(EXTRACTED ENTRIES Opens)
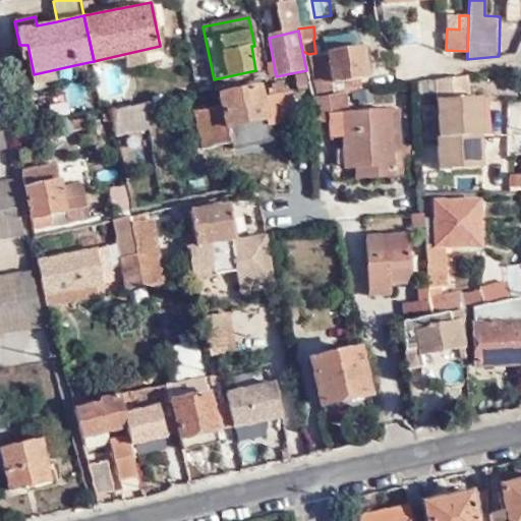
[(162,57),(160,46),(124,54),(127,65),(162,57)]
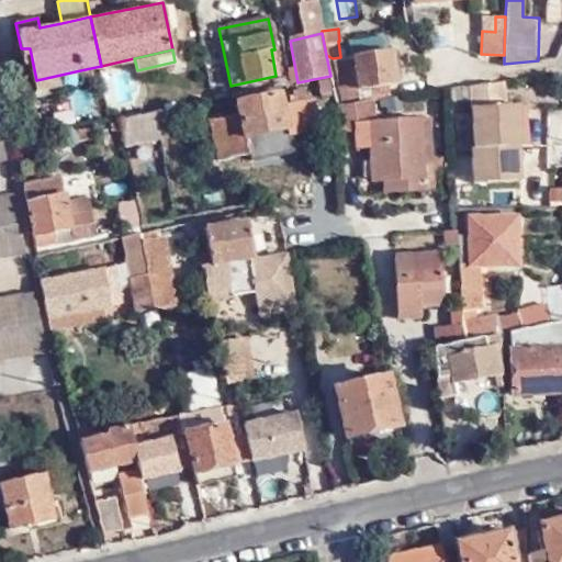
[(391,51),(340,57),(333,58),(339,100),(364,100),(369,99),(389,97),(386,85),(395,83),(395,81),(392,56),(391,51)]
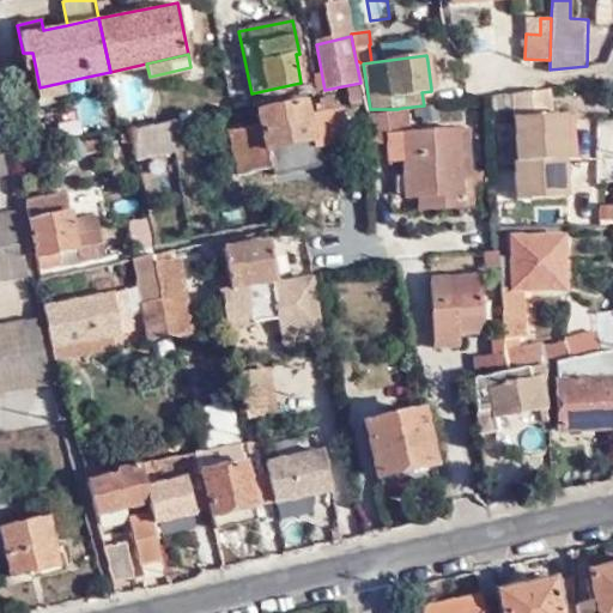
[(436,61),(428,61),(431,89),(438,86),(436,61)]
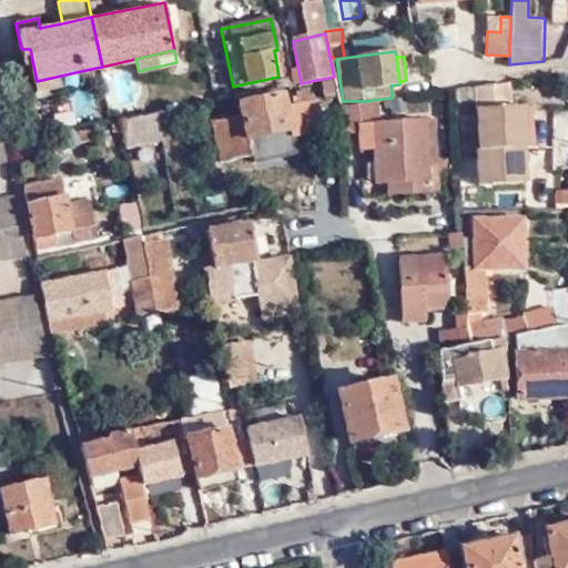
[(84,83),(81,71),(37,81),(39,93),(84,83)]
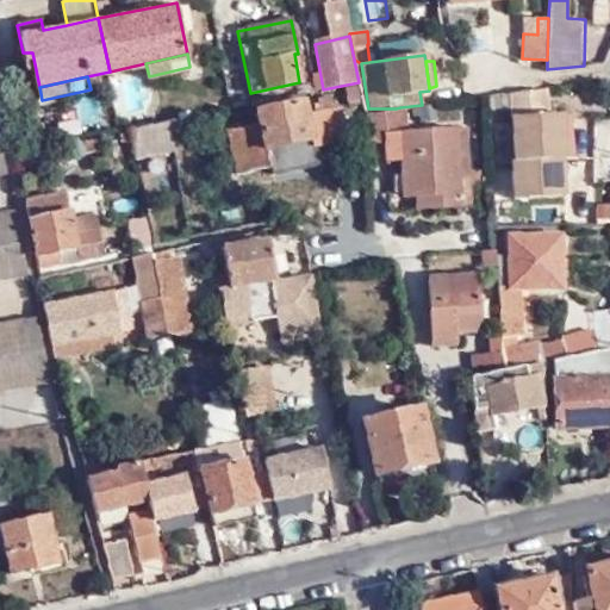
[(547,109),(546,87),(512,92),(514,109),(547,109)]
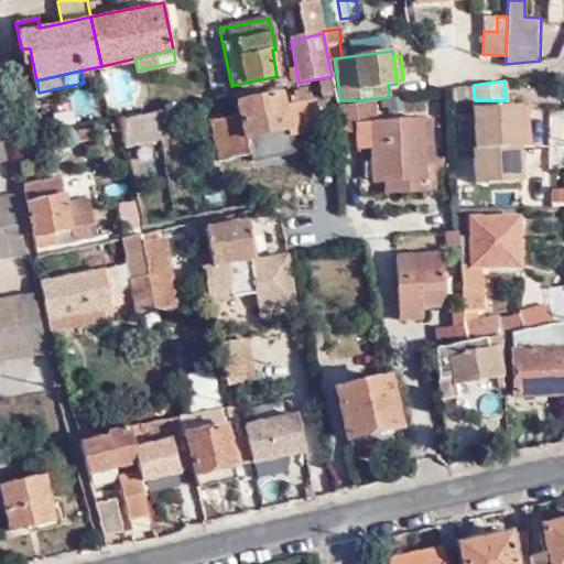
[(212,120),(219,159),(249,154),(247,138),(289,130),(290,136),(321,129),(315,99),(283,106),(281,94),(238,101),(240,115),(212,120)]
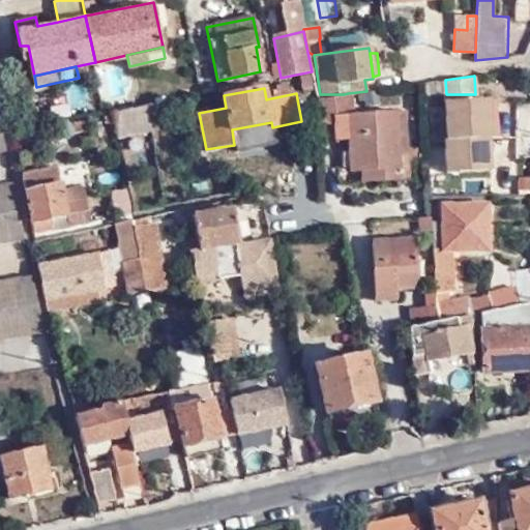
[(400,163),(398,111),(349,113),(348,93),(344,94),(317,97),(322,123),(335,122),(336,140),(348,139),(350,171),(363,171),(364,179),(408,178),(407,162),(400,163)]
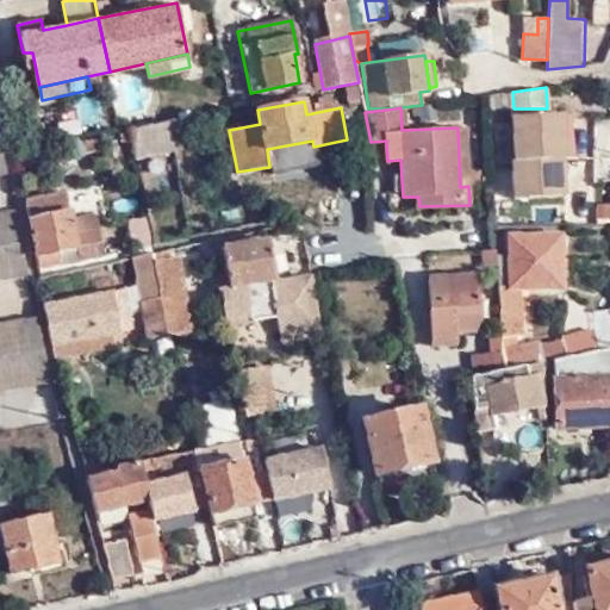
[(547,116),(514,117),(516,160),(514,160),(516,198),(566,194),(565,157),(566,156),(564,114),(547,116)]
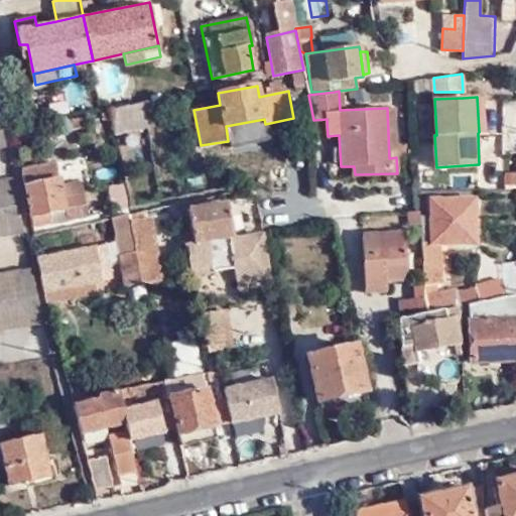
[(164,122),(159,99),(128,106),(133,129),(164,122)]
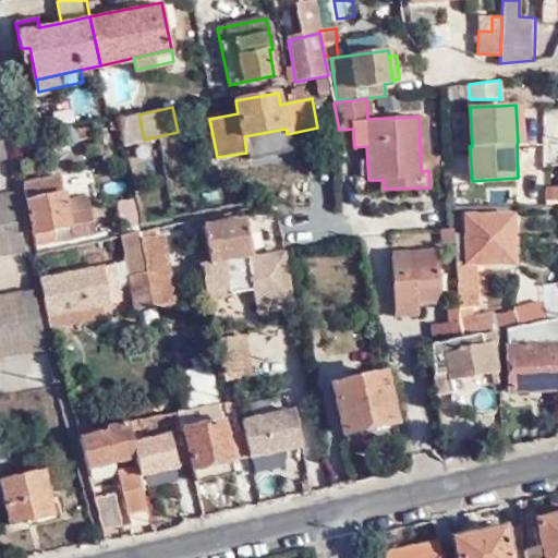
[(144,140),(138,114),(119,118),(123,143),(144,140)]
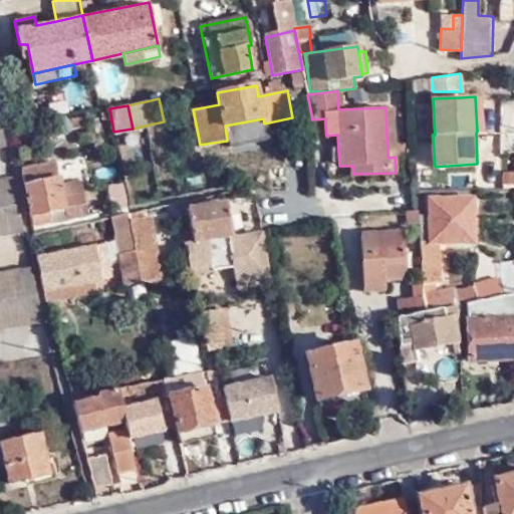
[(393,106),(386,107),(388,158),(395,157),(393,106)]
(EXTRACTED ENTRIES Closes)
● EXERCISE OBJECTIVE:
The needed output is the lines from the one with "[(144,140),(138,114),(119,118),(123,143),(144,140)]" through the end of the listing, written out exactly, both ends included, pictures excluded.

● WRITTEN ANSWER:
[(144,140),(138,114),(119,118),(123,143),(144,140)]
[(393,106),(386,107),(388,158),(395,157),(393,106)]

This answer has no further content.